Exercise: Below this sentence is a listing; return exactly its lines from the one with "orange rectangle: (132, 113)" to the one with "cyan cross: (197, 325)", both kept, and nothing more.

Given data:
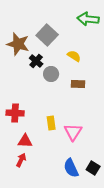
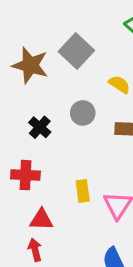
black cross: (36, 61) -> (40, 127), moved
red arrow: (21, 160) -> (35, 250), turned -40

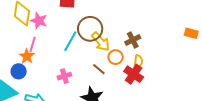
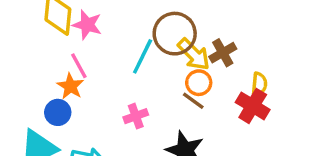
brown cross: (133, 40) -> (223, 53), moved
pink line: (33, 45) -> (79, 66), turned -42
orange circle: (116, 57) -> (199, 83), moved

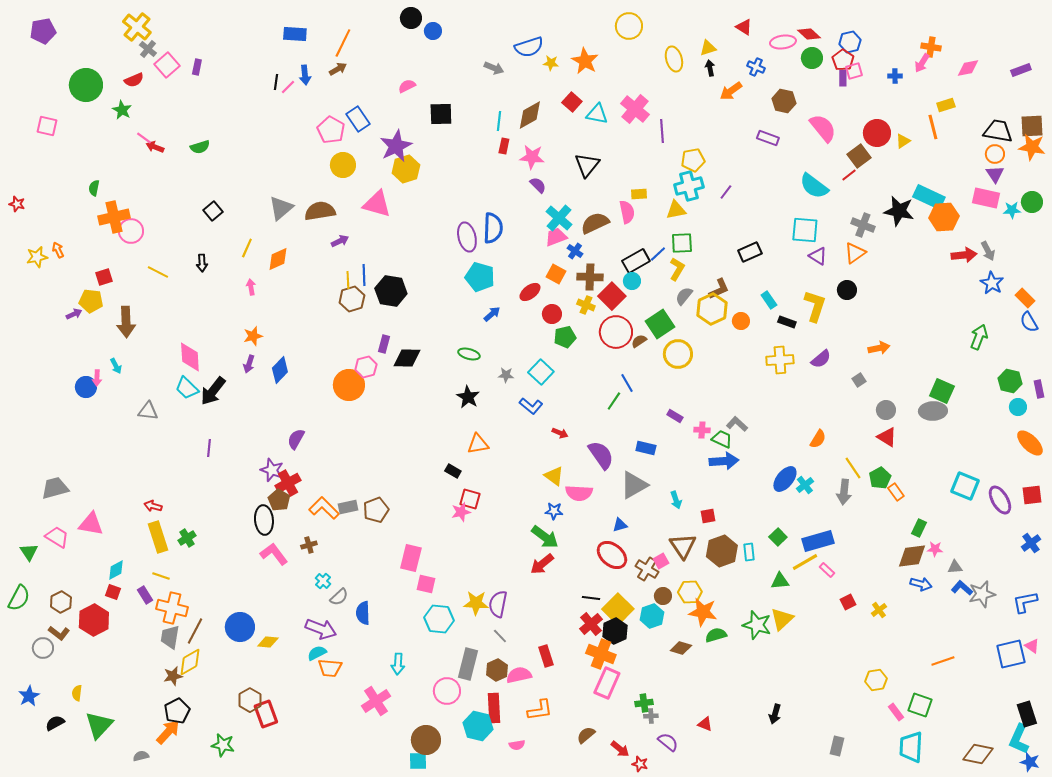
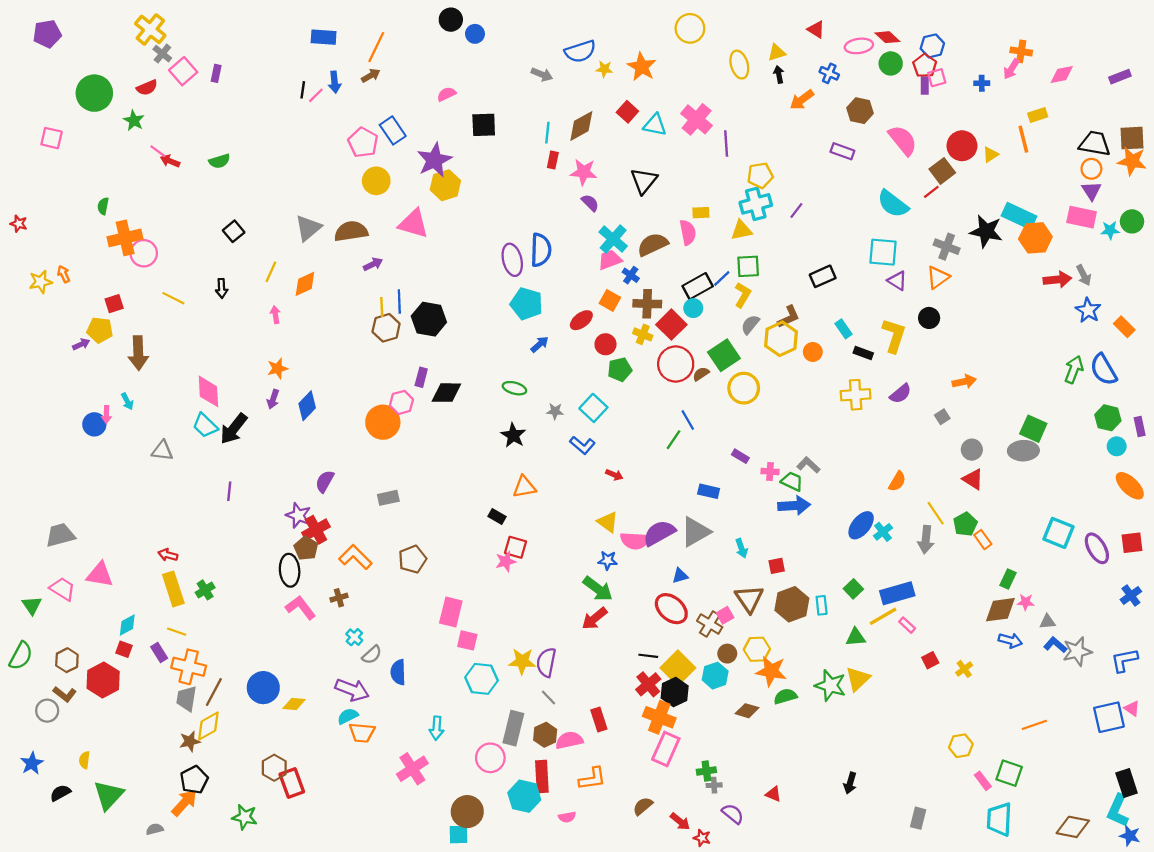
blue semicircle: (1029, 322) -> (1103, 370), moved, size x1.4
purple semicircle: (601, 455) -> (659, 533), moved, turned -84
gray rectangle: (348, 507) -> (388, 498), moved

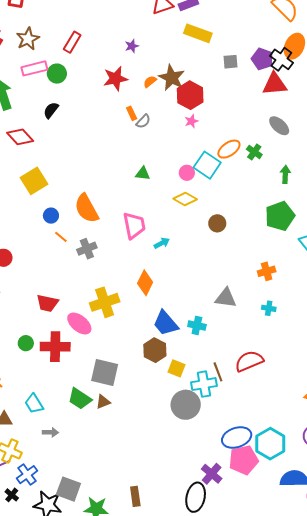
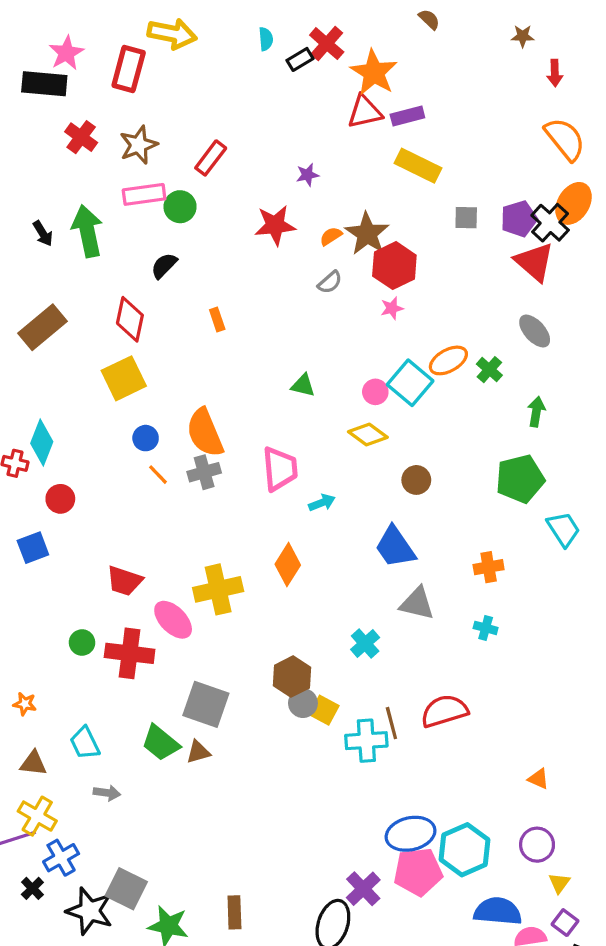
purple pentagon: (262, 59) -> (519, 219), turned 30
red triangle: (275, 84) -> (534, 262), turned 40
orange rectangle: (132, 113) -> (217, 319), moved
gray semicircle: (143, 121) -> (330, 282), moved
red diamond: (20, 137) -> (130, 319), moved, turned 48
gray cross: (87, 249) -> (204, 472), moved
blue trapezoid: (166, 323) -> (395, 547), moved
cyan cross: (197, 325) -> (365, 643), turned 30
gray circle: (186, 405) -> (303, 703), moved, size x0.6

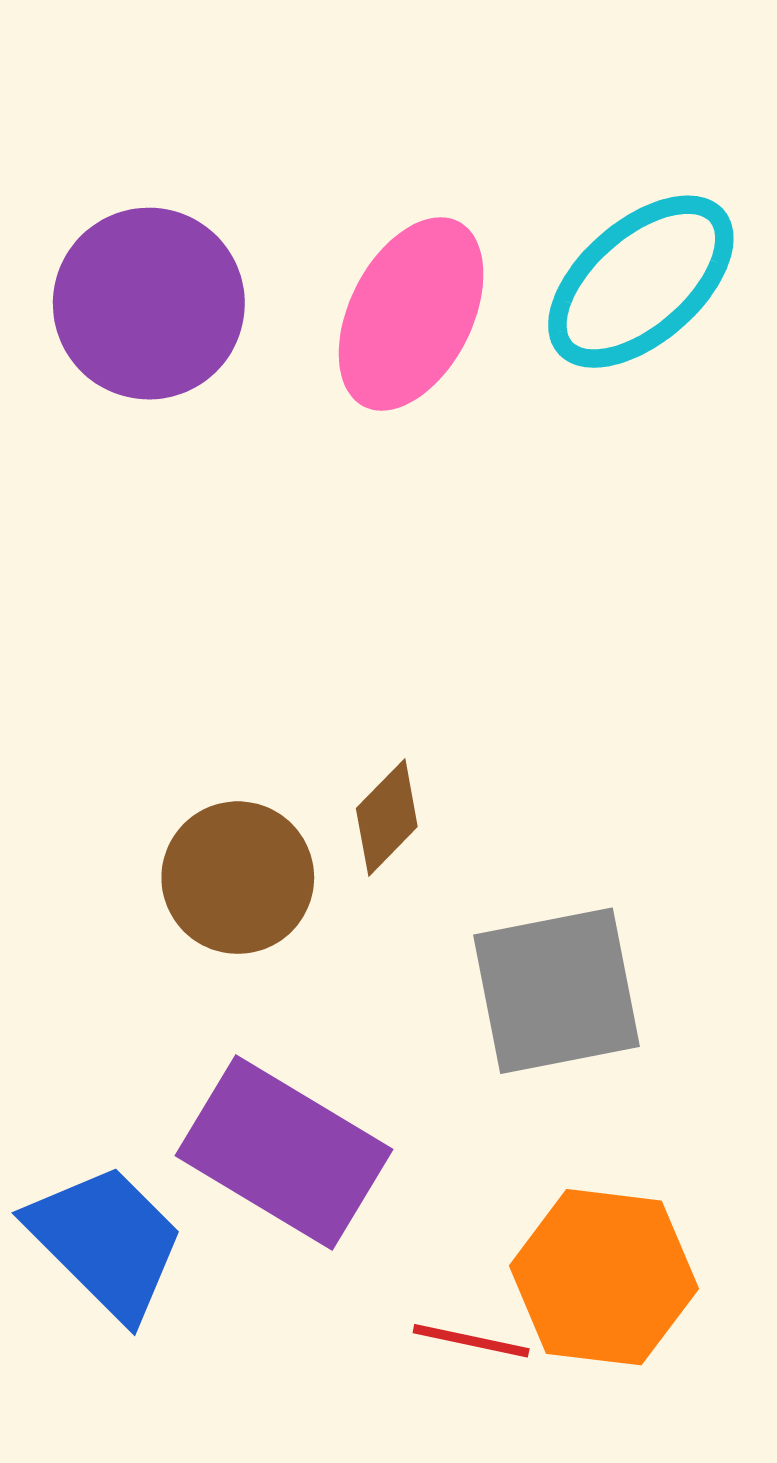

Reply:
orange rectangle: (132, 113) -> (217, 319), moved
gray semicircle: (143, 121) -> (330, 282), moved
red diamond: (20, 137) -> (130, 319), moved, turned 48
gray cross: (87, 249) -> (204, 472), moved
blue trapezoid: (166, 323) -> (395, 547), moved
cyan cross: (197, 325) -> (365, 643), turned 30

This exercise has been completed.